═══ Supplied records ═══
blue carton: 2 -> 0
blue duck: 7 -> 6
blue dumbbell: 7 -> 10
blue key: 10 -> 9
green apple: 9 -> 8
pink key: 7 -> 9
═══
**Task prompt:**
Lines with the word "blue" in them are the answer; report each one from the data.

**Output for this task:**
blue carton: 2 -> 0
blue duck: 7 -> 6
blue dumbbell: 7 -> 10
blue key: 10 -> 9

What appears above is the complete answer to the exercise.